____ Task data

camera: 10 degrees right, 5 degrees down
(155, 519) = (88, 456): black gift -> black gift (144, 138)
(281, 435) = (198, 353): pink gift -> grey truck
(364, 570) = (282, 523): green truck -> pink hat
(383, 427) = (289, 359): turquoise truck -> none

________
____ Task data

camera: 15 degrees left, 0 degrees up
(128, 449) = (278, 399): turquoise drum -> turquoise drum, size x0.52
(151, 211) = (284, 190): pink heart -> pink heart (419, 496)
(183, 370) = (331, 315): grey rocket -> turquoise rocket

________

## Try it
Take exactly the lines from the one containing "camera: 10 degrees right, 5 degrees down" through the one containing "(383, 427) = (289, 359): turquoise" in the data above, and output them with nothing added.

## Problem solution
camera: 10 degrees right, 5 degrees down
(155, 519) = (88, 456): black gift -> black gift (144, 138)
(281, 435) = (198, 353): pink gift -> grey truck
(364, 570) = (282, 523): green truck -> pink hat
(383, 427) = (289, 359): turquoise truck -> none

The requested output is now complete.